Please print, exactly, only the lines in the entries below from the line that has "black plate L3" through the line that has "blue cone E4 level 1 -> none". Pictures don't go in.

(Beginning of LISTED RECORDS)

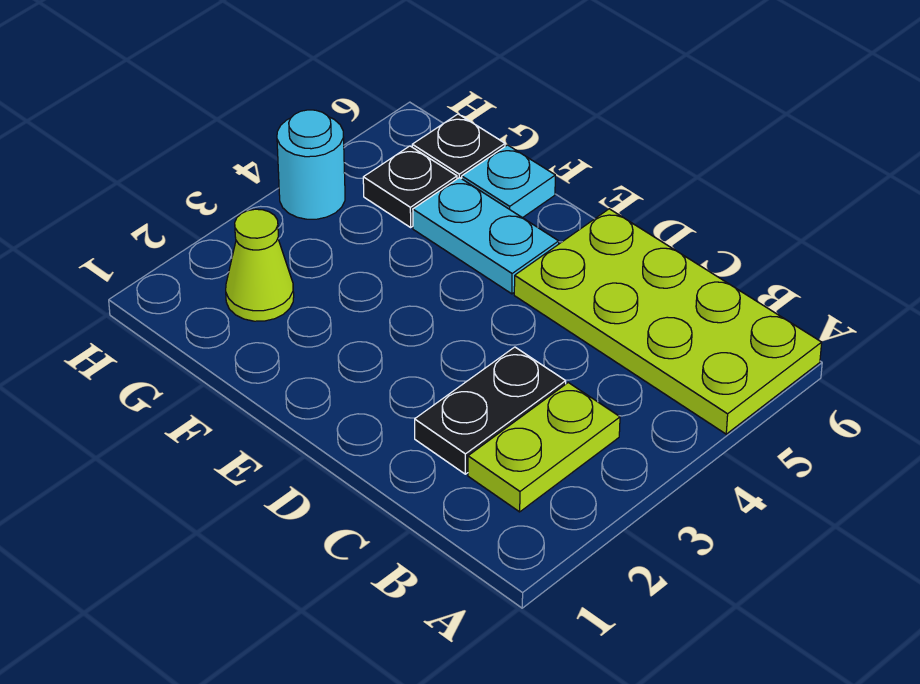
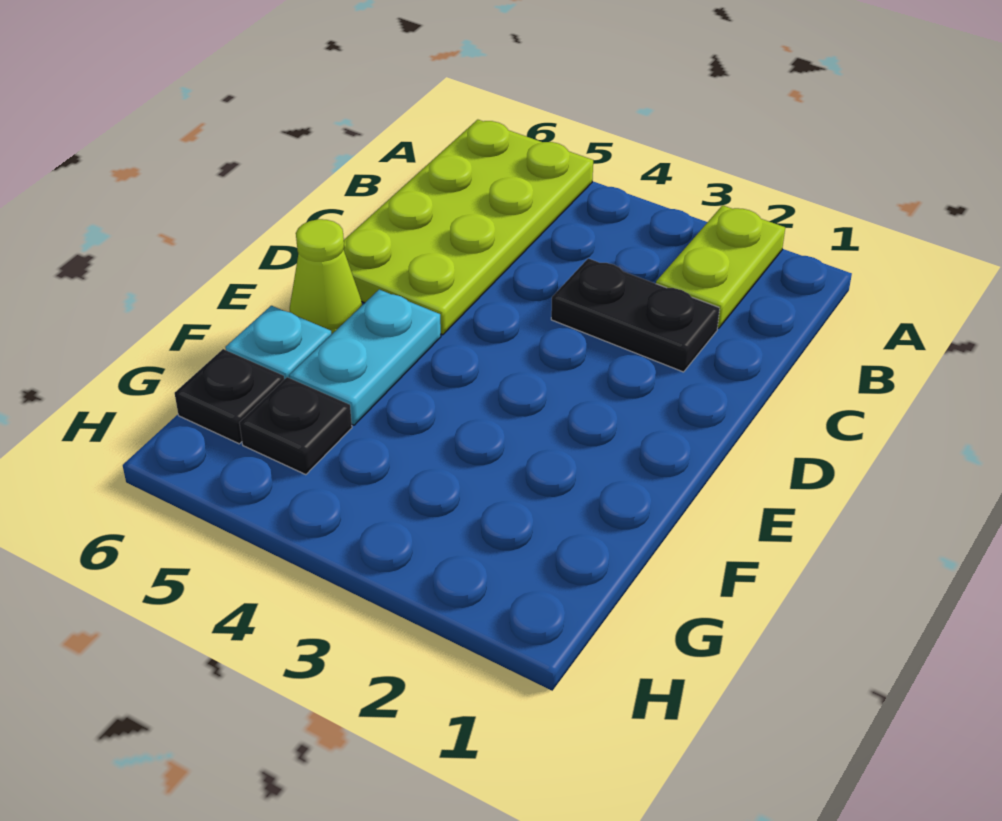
lime plate B2:B3 level 1 -> lime plate A2:B2 level 1
lime cone G2 level 1 -> lime cone E6 level 1
cyan round brick H4 level 1 -> none

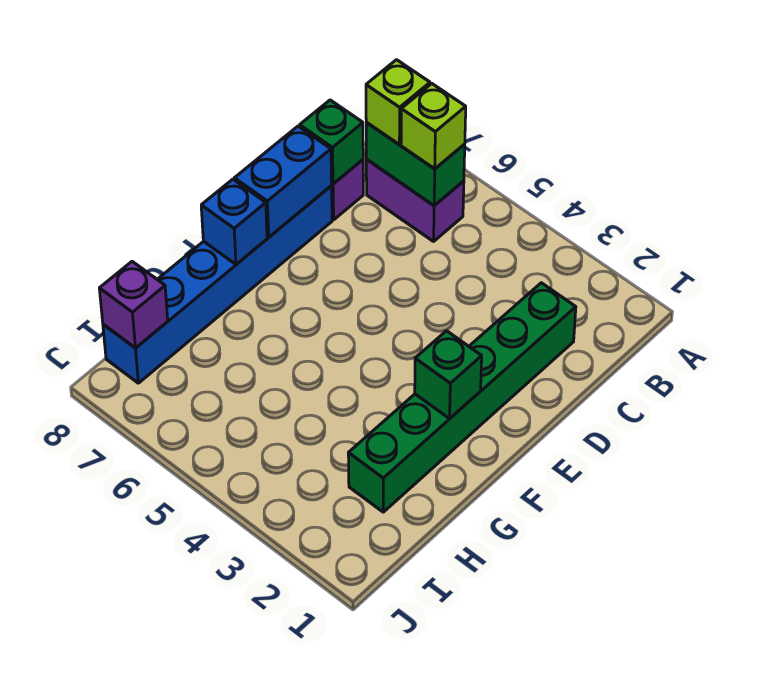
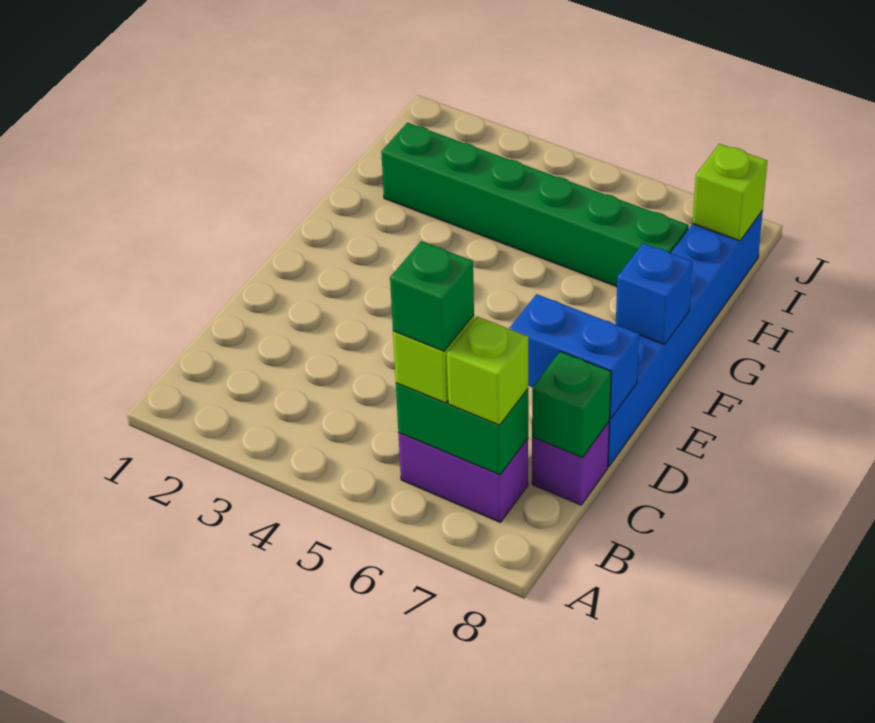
green brick C2:H2 level 1 -> green brick H2:H7 level 1
blue brick D8:E8 level 2 -> blue brick D7:D8 level 2
green brick F2 level 2 -> green brick B6 level 4
purple brick I8 level 2 -> lime brick I8 level 2

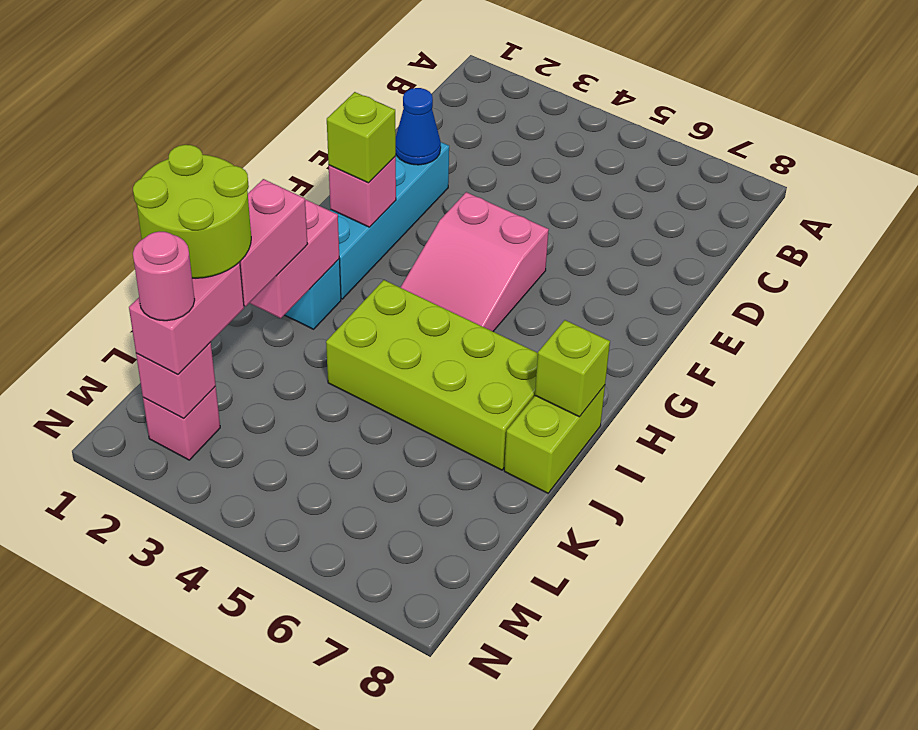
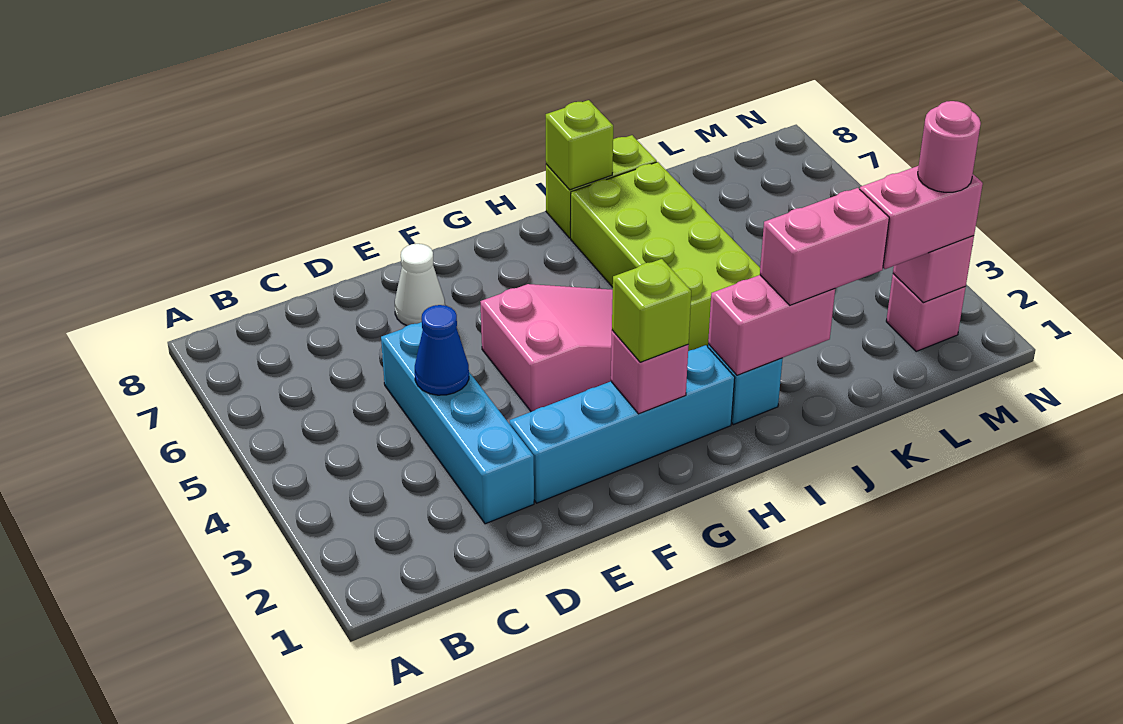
none -> cyan brick D2:D5 level 1
blue cone E2 level 2 -> blue cone D4 level 2
none -> white cone E7 level 1
lime round brick K1:L2 level 4 -> none

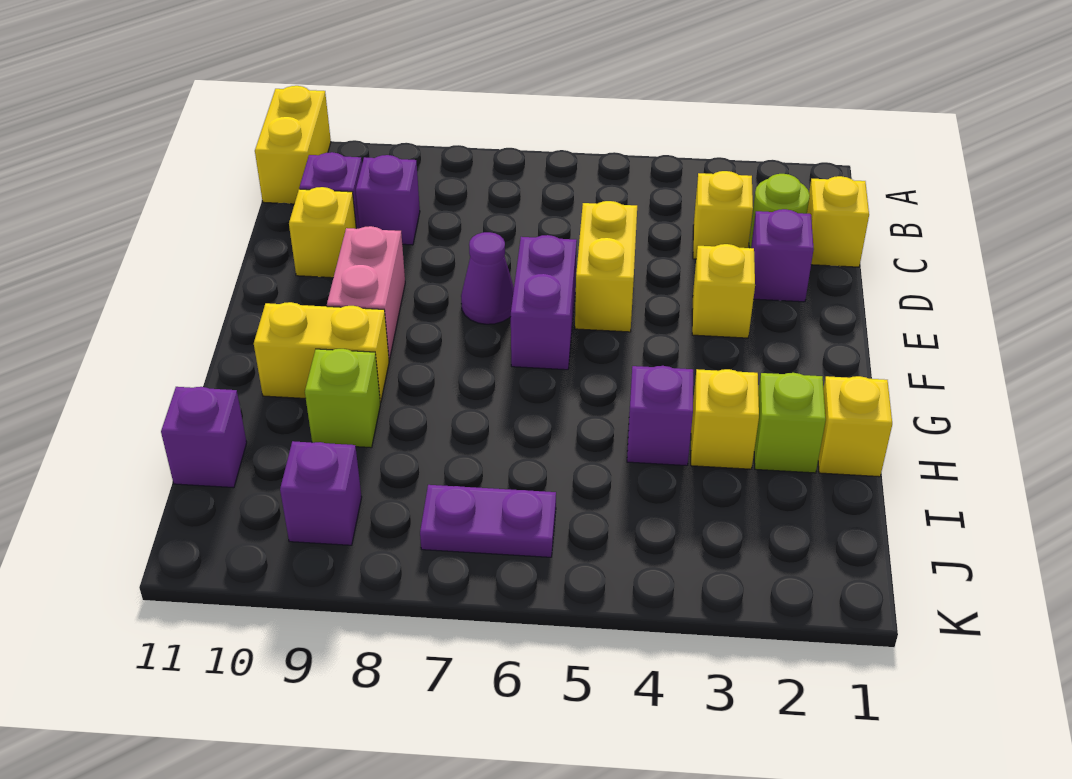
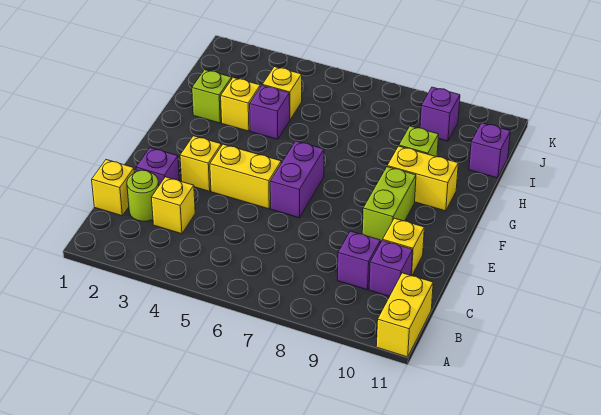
yellow brick D5:E5 level 1 -> yellow brick E4:E5 level 1
purple cone E7 level 1 -> none
pink brick E9:F9 level 1 -> lime brick E9:F9 level 1
yellow brick H1 level 1 -> yellow brick I4 level 1
purple plate J6:J7 level 1 -> none

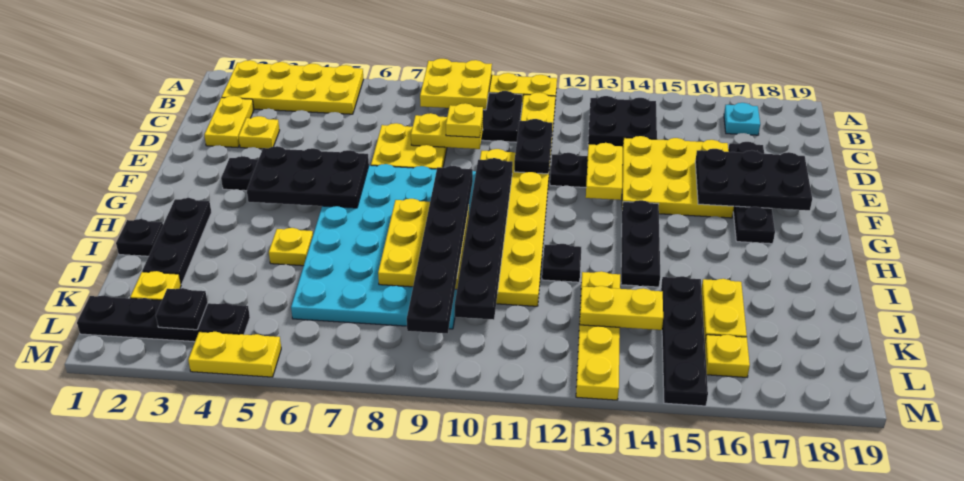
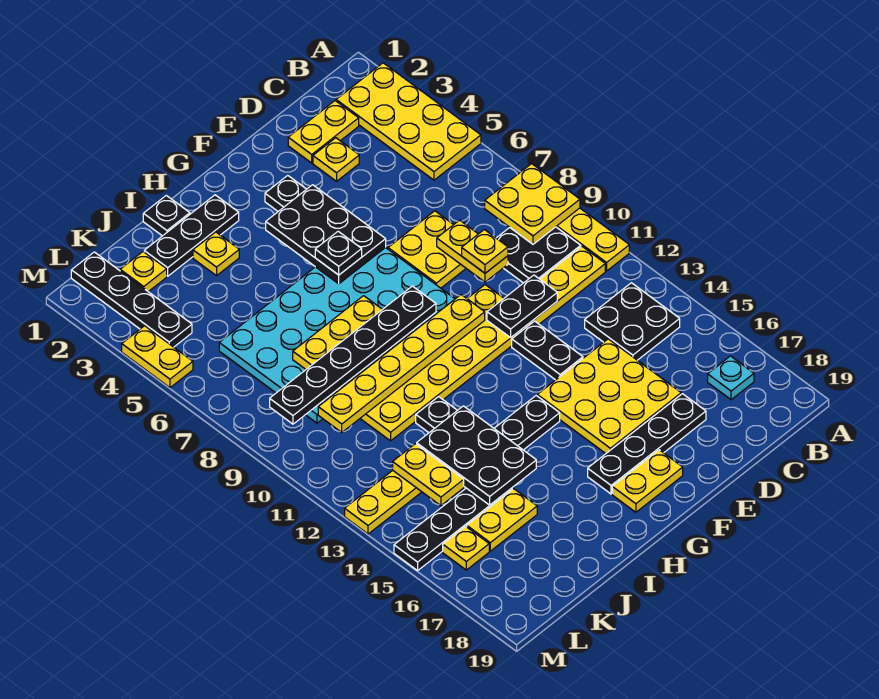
yellow plate E13:F13 level 2 -> yellow plate F18:G18 level 1
black plate E16:F18 level 2 -> black plate I13:J15 level 2
black plate F10:K10 level 2 -> yellow plate F10:K10 level 2
yellow plate I5 level 1 -> yellow plate I3 level 1
black plate L3 level 2 -> black plate G6 level 3

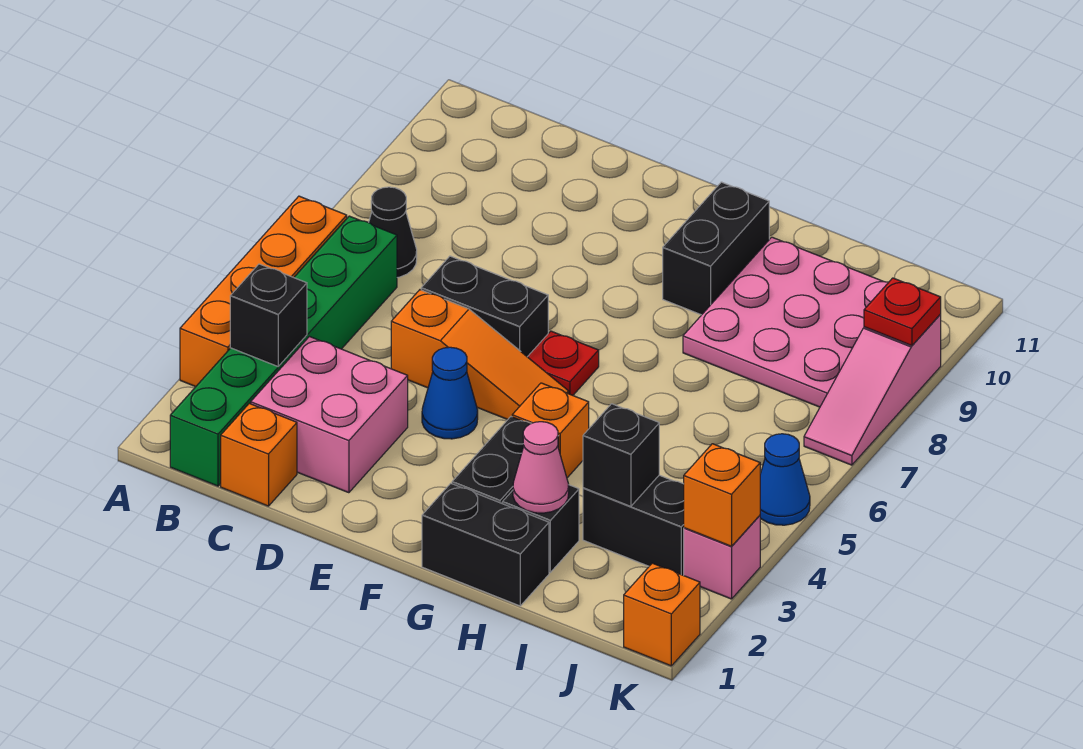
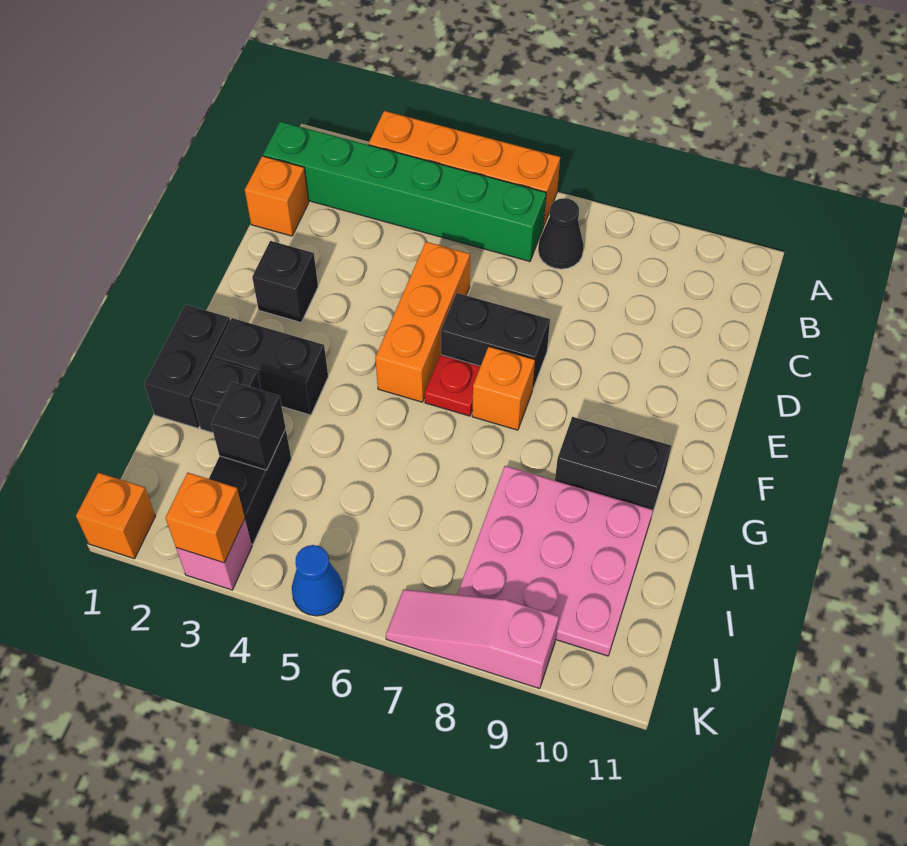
black brick B3 level 2 -> black brick E2 level 1
pink brick C2:D3 level 1 -> none
orange slope D5:F5 level 1 top D -> orange brick D5:F5 level 1
black brick D6:E6 level 1 -> black brick E6:E7 level 1
blue cone E4 level 1 -> none
orange brick G4 level 1 -> orange brick F7 level 1
pink cone H2 level 2 -> none
red plate K9 level 2 -> none

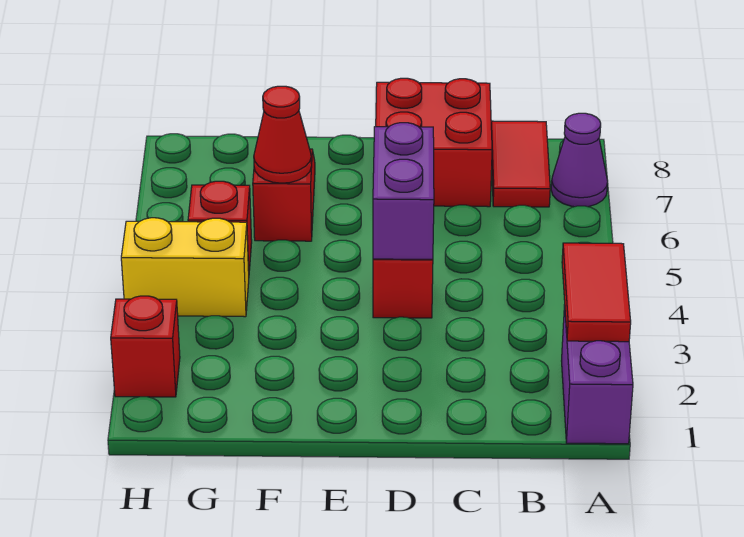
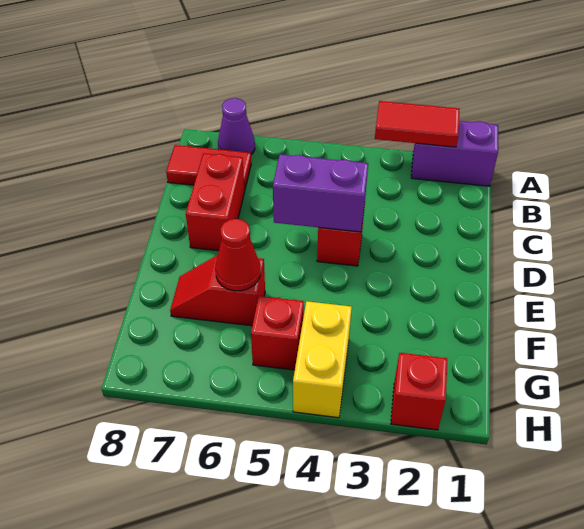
red brick C7:D8 level 1 -> red brick C7:D7 level 1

(End of LISTED RECORDS)

PROBLEM SOLUTION:
black plate L3 level 2 -> black plate G6 level 3

black brick B3 level 2 -> black brick E2 level 1
pink brick C2:D3 level 1 -> none
orange slope D5:F5 level 1 top D -> orange brick D5:F5 level 1
black brick D6:E6 level 1 -> black brick E6:E7 level 1
blue cone E4 level 1 -> none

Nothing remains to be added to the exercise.